AVAILABLE RECORDS:
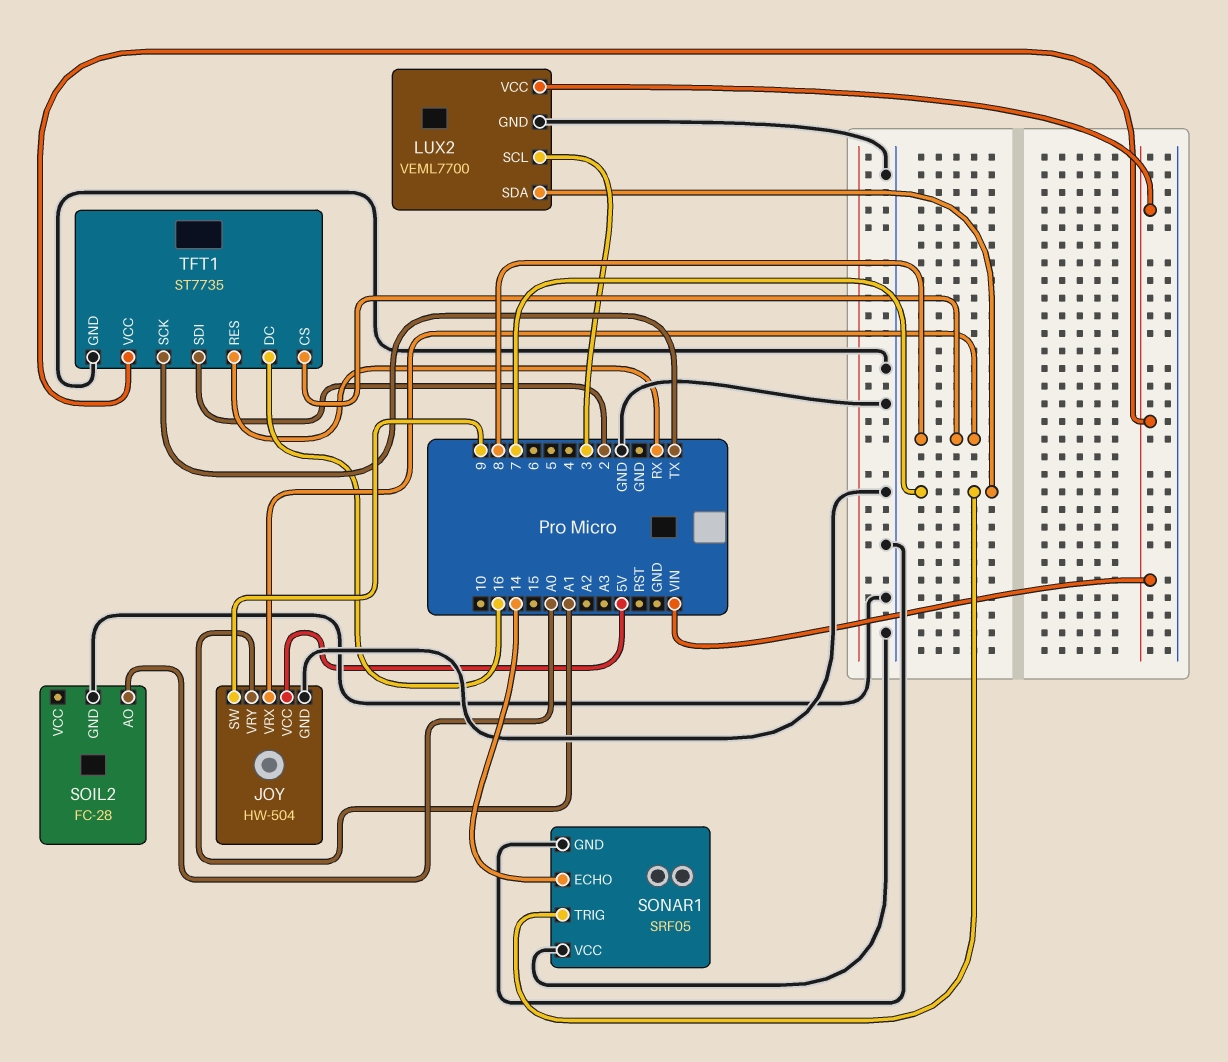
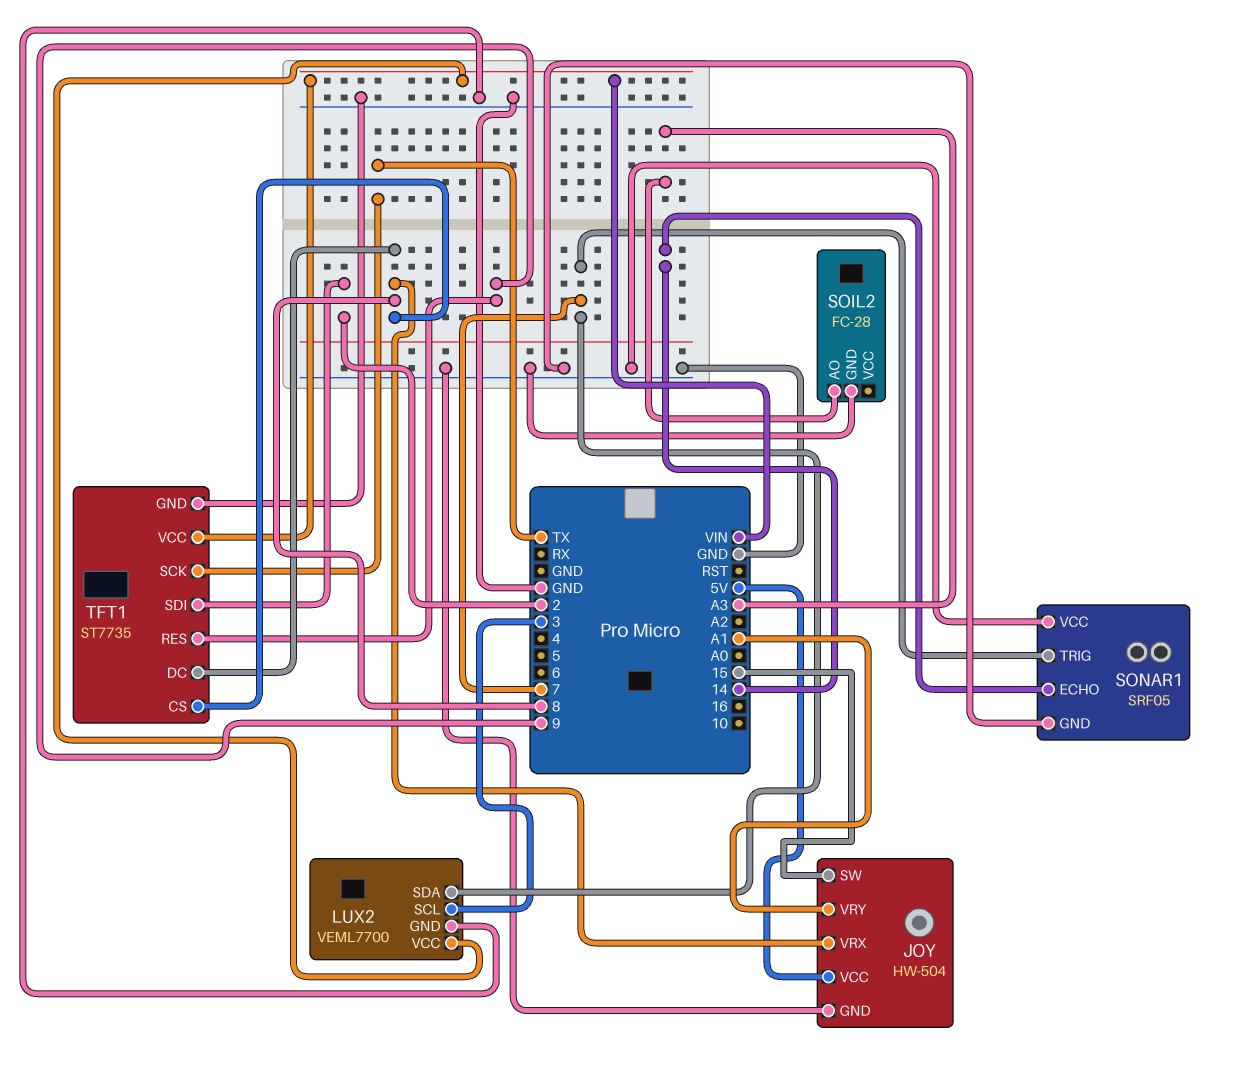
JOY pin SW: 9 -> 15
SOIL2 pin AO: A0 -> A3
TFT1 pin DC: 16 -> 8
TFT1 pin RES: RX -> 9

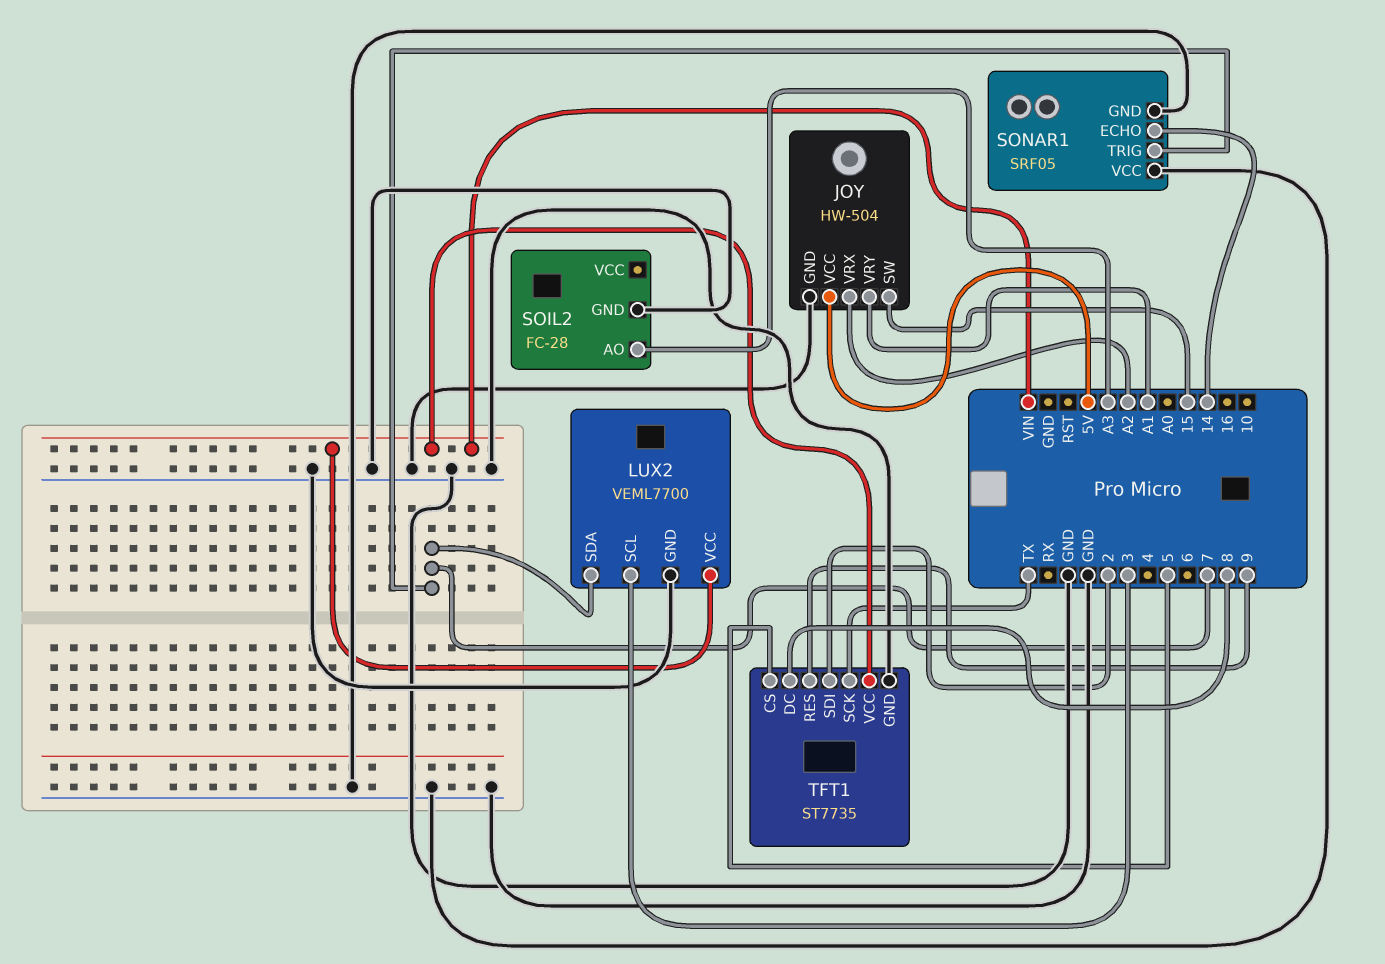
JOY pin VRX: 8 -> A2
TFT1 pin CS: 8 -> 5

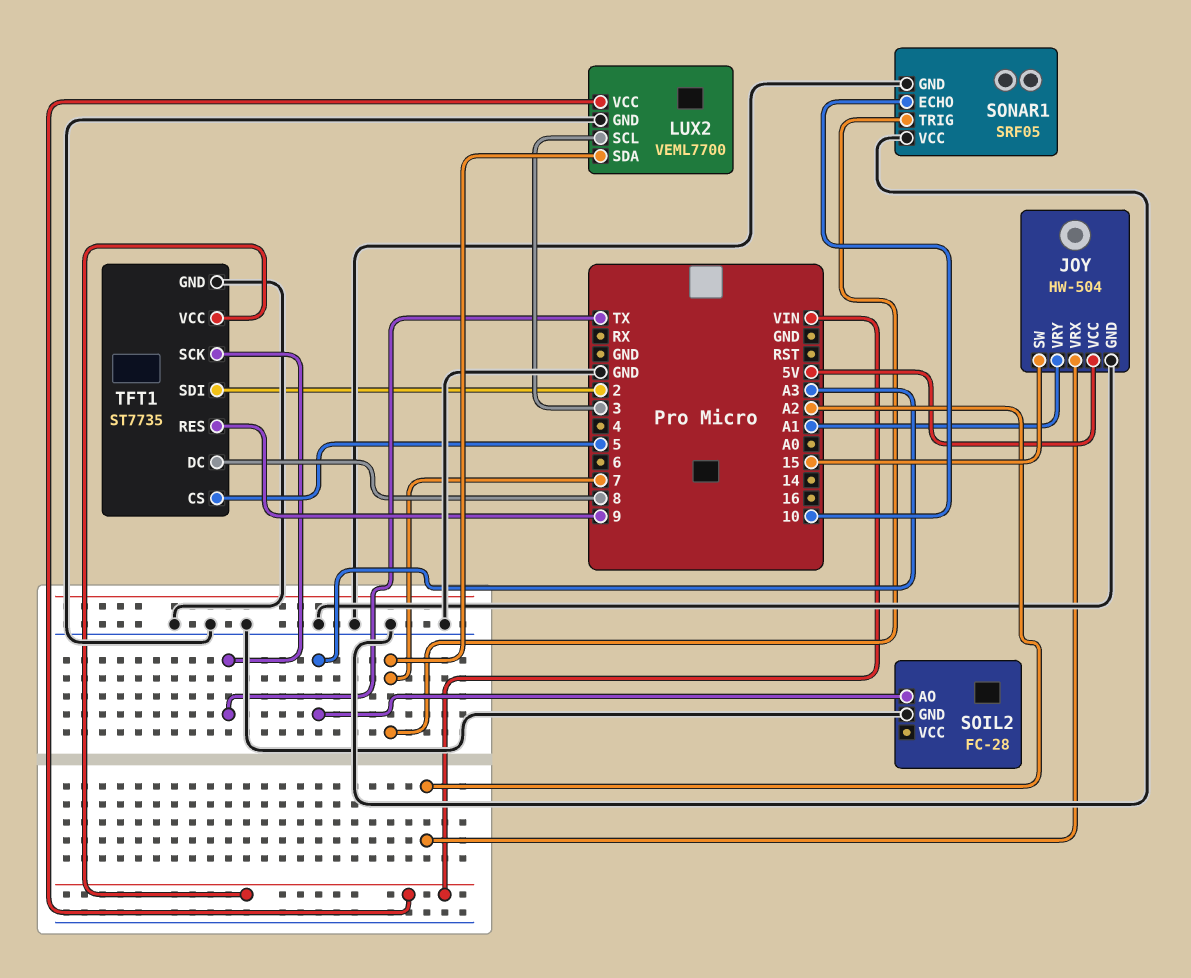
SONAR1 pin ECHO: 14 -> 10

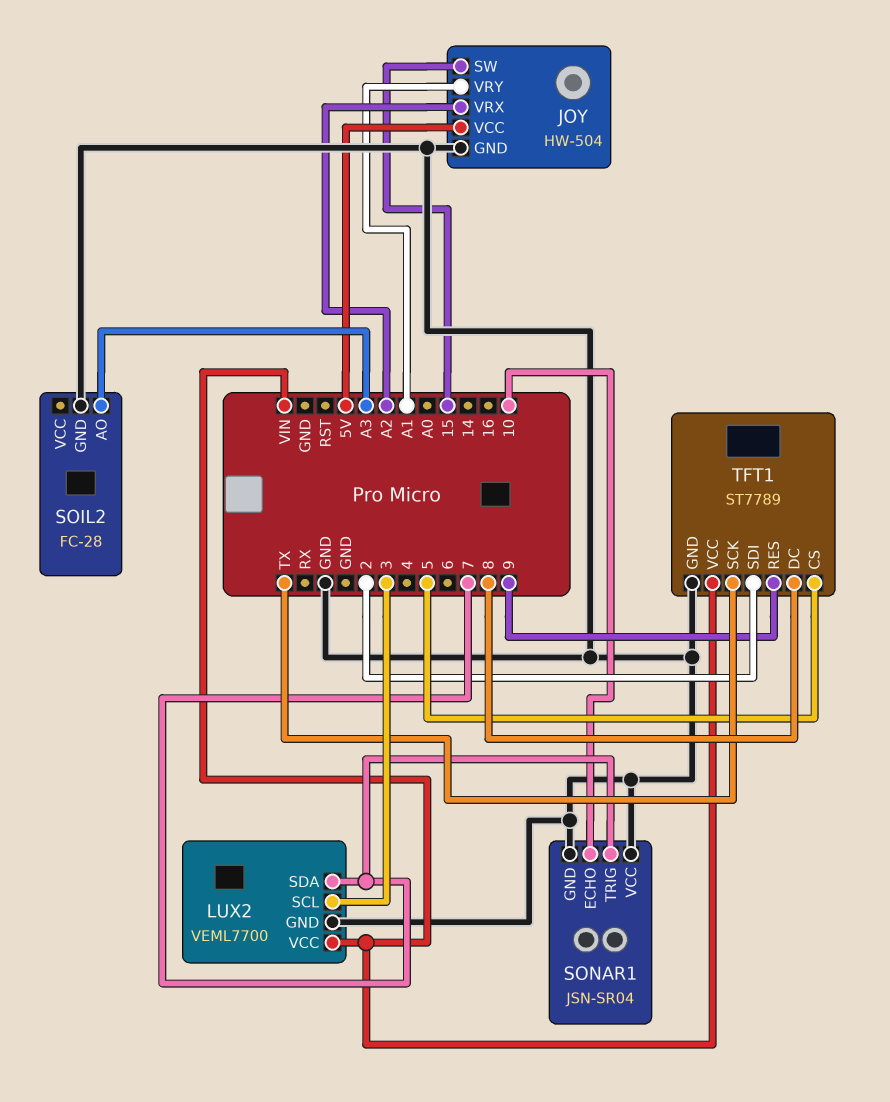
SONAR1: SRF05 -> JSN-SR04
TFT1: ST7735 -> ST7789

WORK TASK:
Would you print the material exactly once more, without any of its pictures?

RESPONSE TO THIS TASK:
JOY pin SW: 9 -> 15
SOIL2 pin AO: A0 -> A3
TFT1 pin DC: 16 -> 8
TFT1 pin RES: RX -> 9

JOY pin VRX: 8 -> A2
TFT1 pin CS: 8 -> 5

SONAR1 pin ECHO: 14 -> 10

SONAR1: SRF05 -> JSN-SR04
TFT1: ST7735 -> ST7789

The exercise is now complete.